(Change detection outputs)
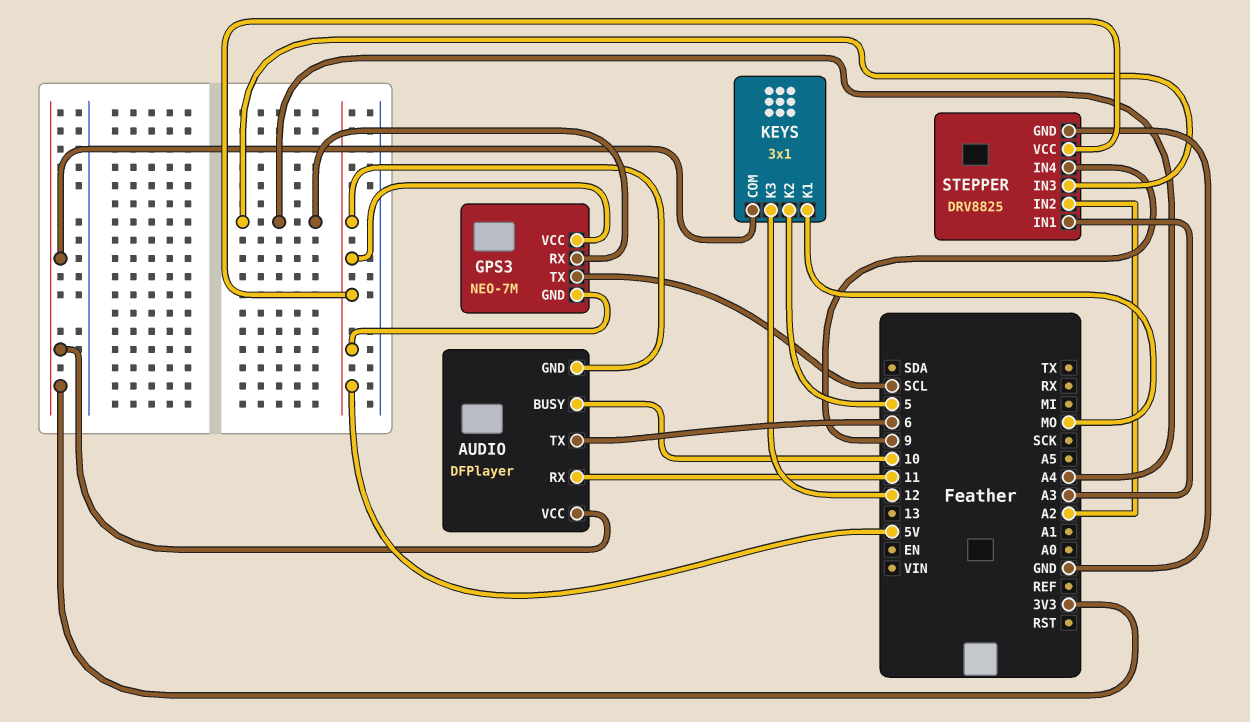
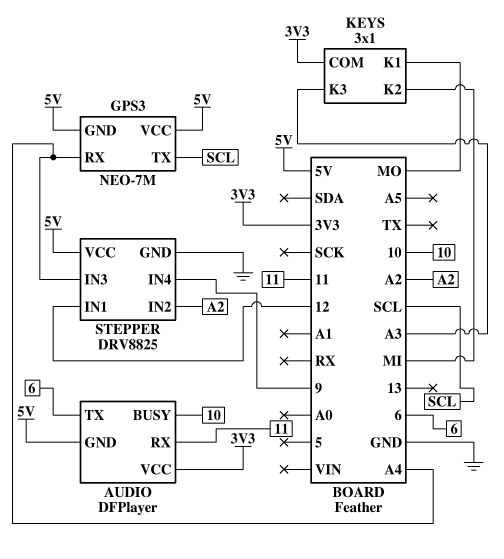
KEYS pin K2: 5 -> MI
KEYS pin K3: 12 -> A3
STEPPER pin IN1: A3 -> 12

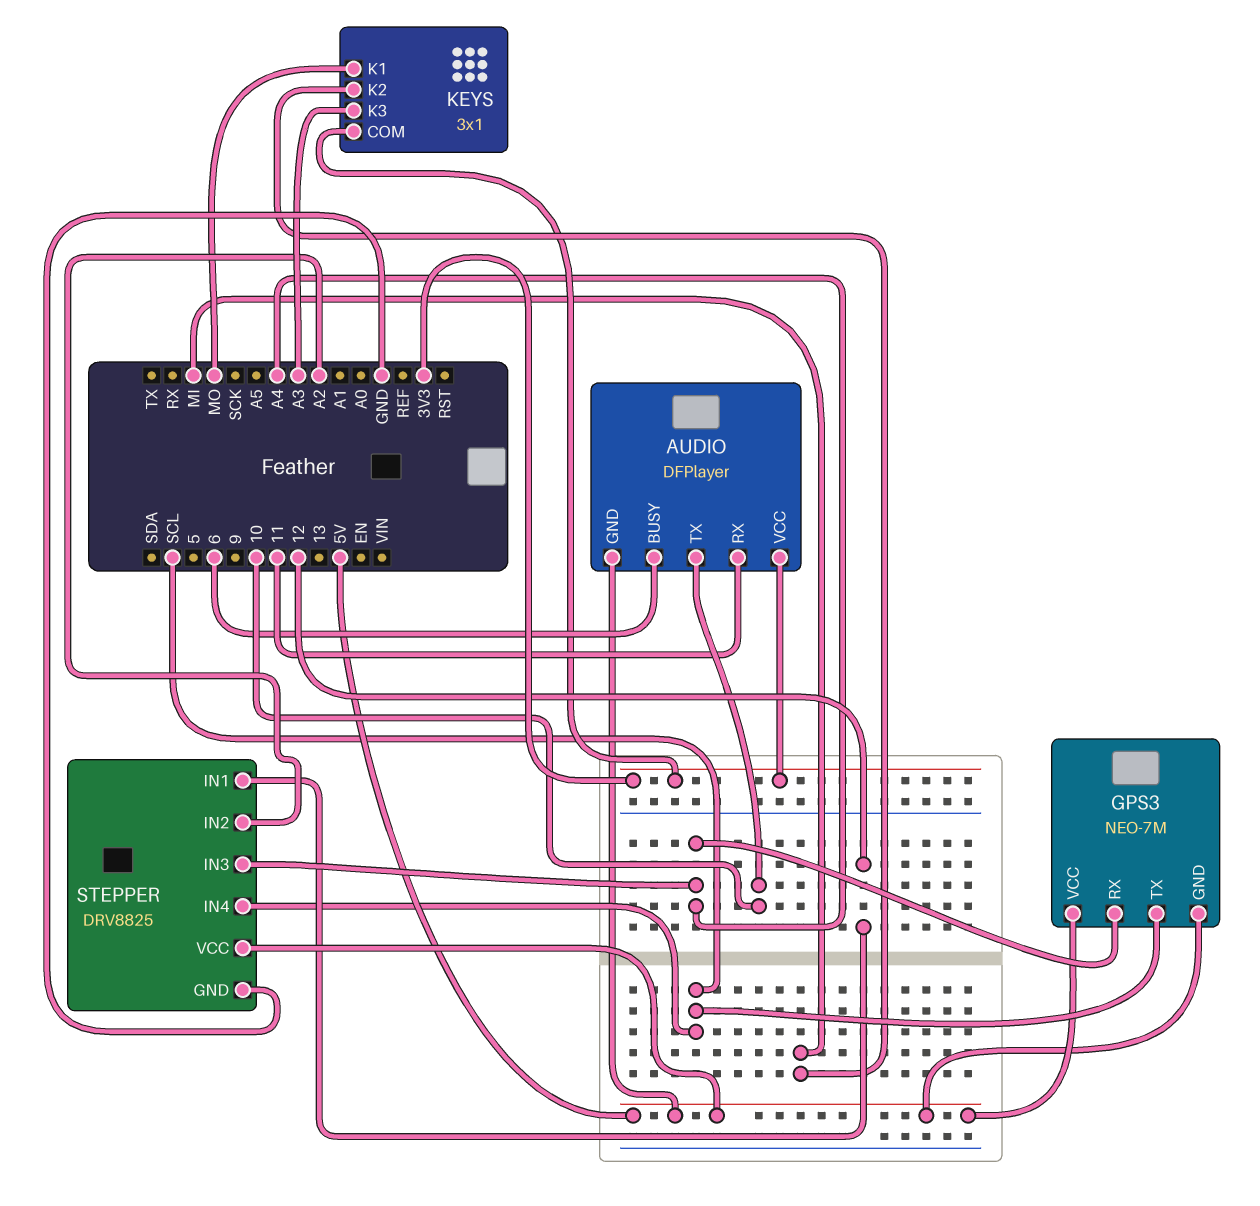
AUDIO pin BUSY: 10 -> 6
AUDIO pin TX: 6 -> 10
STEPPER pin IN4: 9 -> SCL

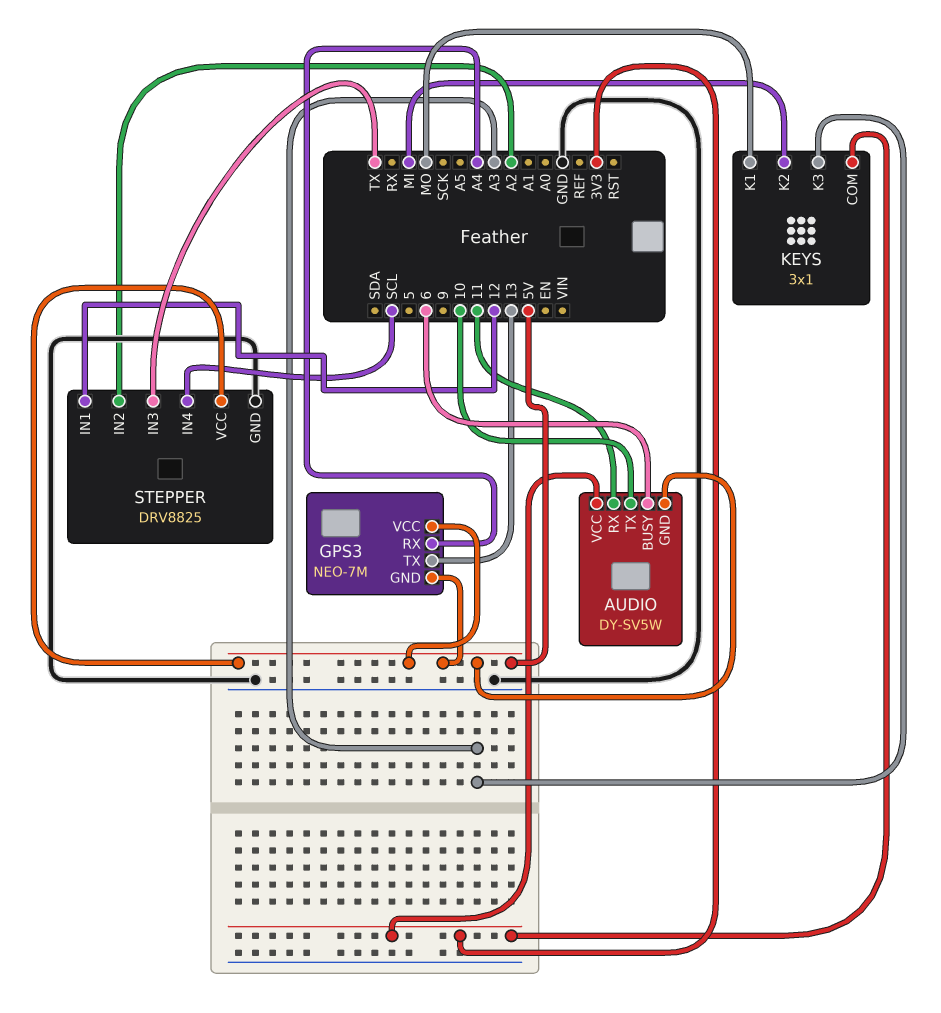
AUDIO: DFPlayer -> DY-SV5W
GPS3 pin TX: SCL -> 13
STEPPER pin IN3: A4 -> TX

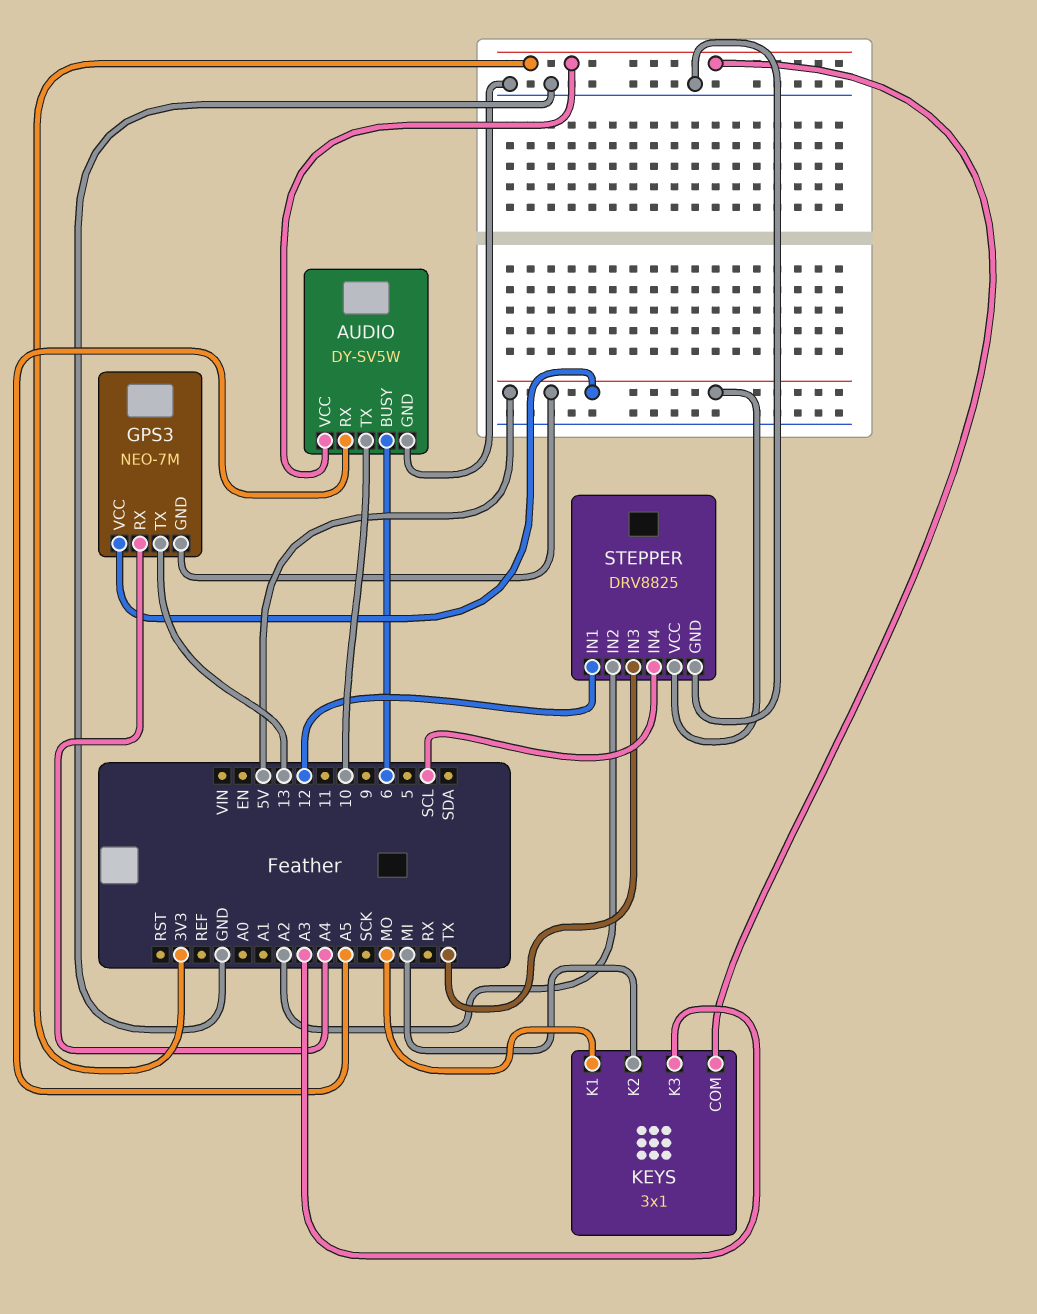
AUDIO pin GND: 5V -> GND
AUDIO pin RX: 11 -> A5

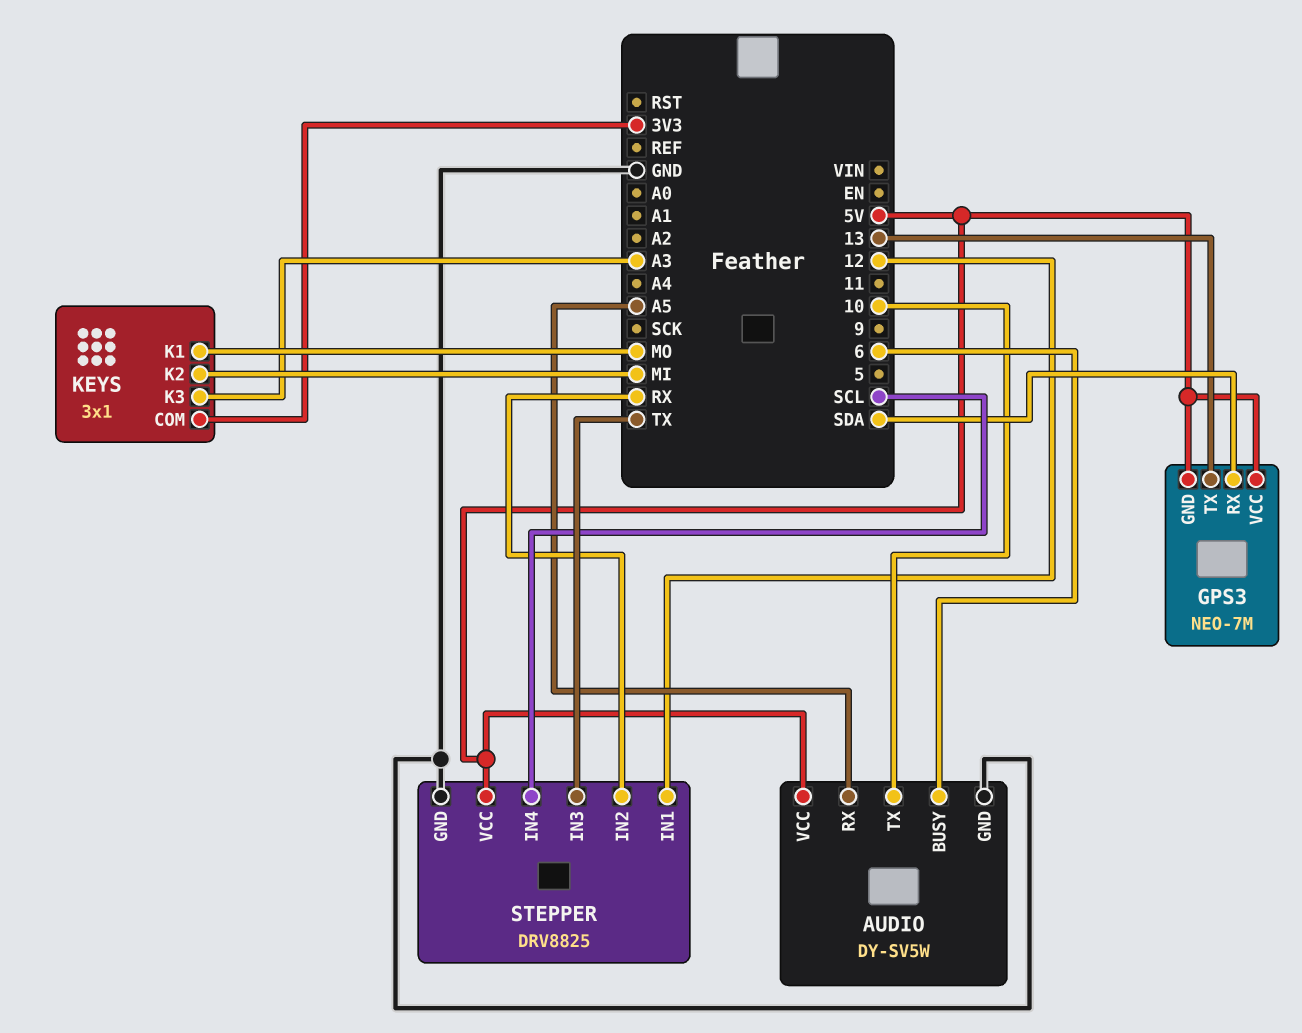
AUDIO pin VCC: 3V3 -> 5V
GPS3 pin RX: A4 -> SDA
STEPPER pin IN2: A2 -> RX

▶ [Task]:
Repeat exactly and only the lines from the start of the data above through the line that holds "AUDIO pin GND: 5V -> GND", inclusive. Pictures do not belong in the copy.

▶ [Output of the task]:
KEYS pin K2: 5 -> MI
KEYS pin K3: 12 -> A3
STEPPER pin IN1: A3 -> 12

AUDIO pin BUSY: 10 -> 6
AUDIO pin TX: 6 -> 10
STEPPER pin IN4: 9 -> SCL

AUDIO: DFPlayer -> DY-SV5W
GPS3 pin TX: SCL -> 13
STEPPER pin IN3: A4 -> TX

AUDIO pin GND: 5V -> GND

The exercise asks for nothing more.